DIRECTIONS:
Begin at the line that holds "(424, 283) = (439, 146): grey" and copy each line exactly until the data below ends, including that last line but no pictures.

SUPPLIED RECORDS below:

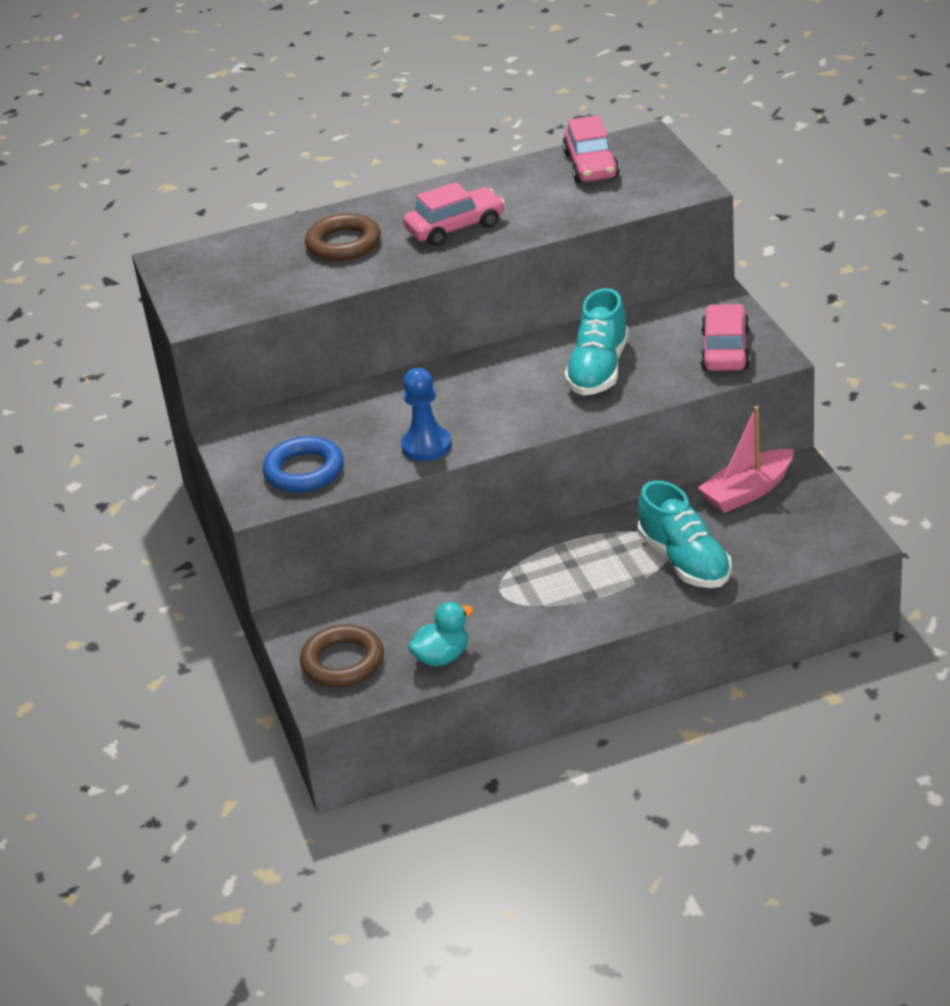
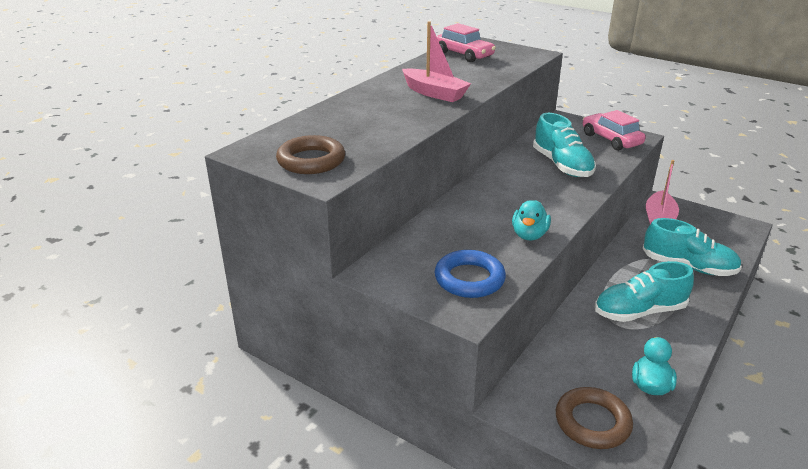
camera: 40 degrees left, 5 degrees down
(343, 244) = (372, 115): brown ring -> brown ring (311, 161)
(426, 446) = (529, 235): blue pawn -> turquoise duck
(455, 227) = (434, 93): pink car -> pink boat
(543, 587) = (639, 311): none -> turquoise shoe

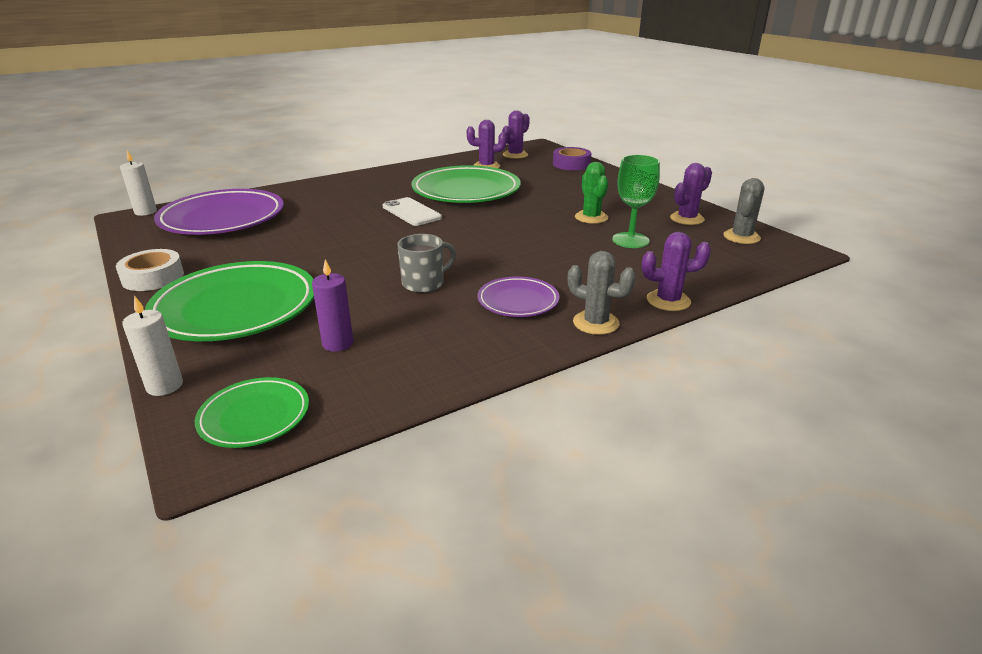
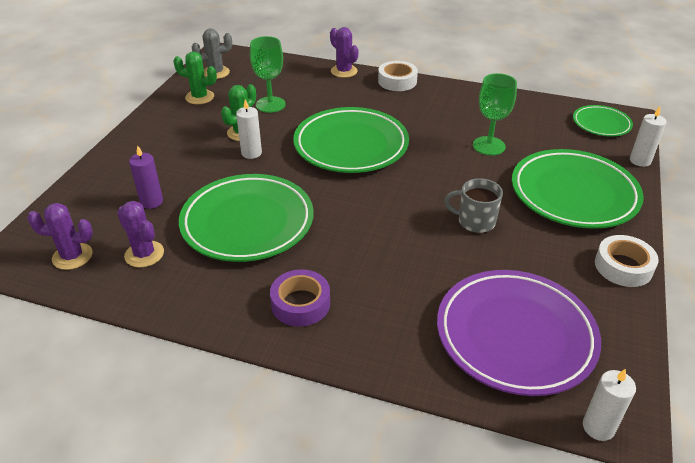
camera: 130 degrees left, 10 degrees up
(338, 343) = (532, 137): purple candle -> purple candle (151, 202)
(376, 308) = (489, 146): none -> green goblet
(411, 212) = (339, 223): white phone -> none
(424, 283) = (439, 146): grey mug -> grey mug (475, 221)
(498, 248) = (351, 145): none -> green plate
(518, 301) = (410, 108): purple plate -> none
(552, 212) = (251, 153): none -> white candle
(571, 164) = (84, 199): purple tape -> purple tape (300, 303)
(596, 323) = (397, 81): grey cactus -> white tape
(687, 219) = (199, 97): purple cactus -> green cactus

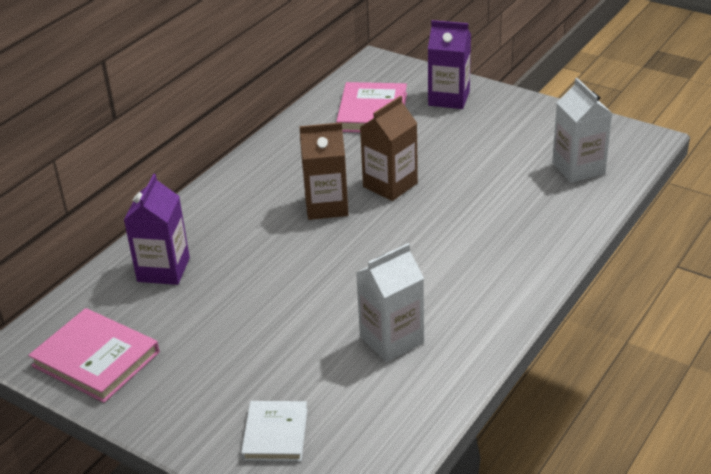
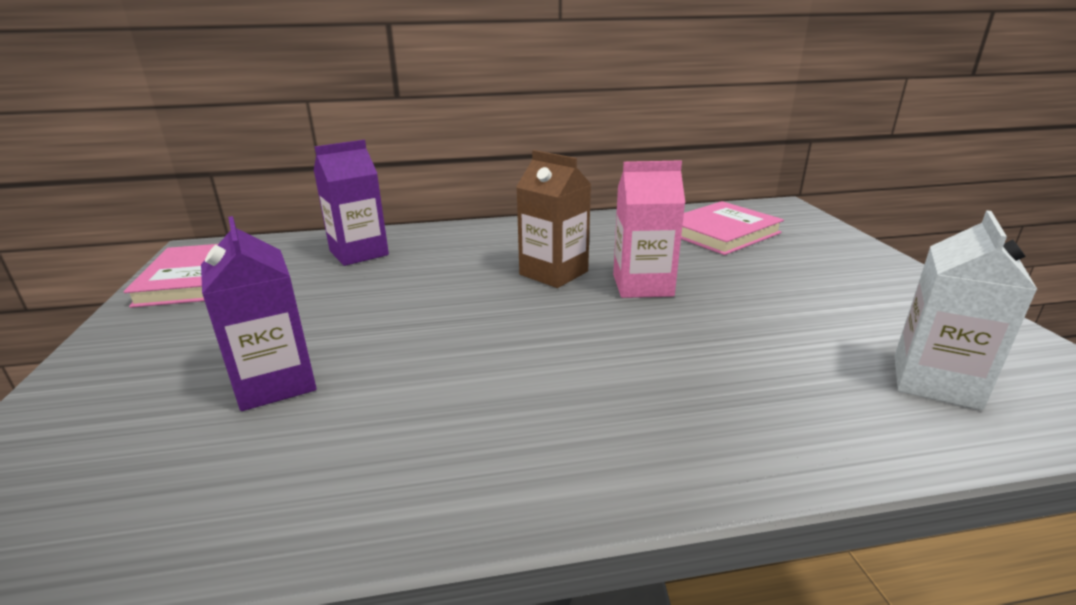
camera: 45 degrees right, 10 degrees down
(275, 434) = (105, 424): white book -> none
(390, 185) = (642, 285): brown carton -> pink carton
(391, 340) = (371, 417): white carton -> none
(449, 98) = (826, 251): purple carton -> purple carton (275, 382)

End of SUPPLIED RECORDS.

ANSWER SPACE:
(424, 283) = (439, 146): grey mug -> grey mug (475, 221)
(498, 248) = (351, 145): none -> green plate
(518, 301) = (410, 108): purple plate -> none
(552, 212) = (251, 153): none -> white candle
(571, 164) = (84, 199): purple tape -> purple tape (300, 303)
(596, 323) = (397, 81): grey cactus -> white tape
(687, 219) = (199, 97): purple cactus -> green cactus

camera: 45 degrees right, 10 degrees down
(275, 434) = (105, 424): white book -> none
(390, 185) = (642, 285): brown carton -> pink carton
(391, 340) = (371, 417): white carton -> none
(449, 98) = (826, 251): purple carton -> purple carton (275, 382)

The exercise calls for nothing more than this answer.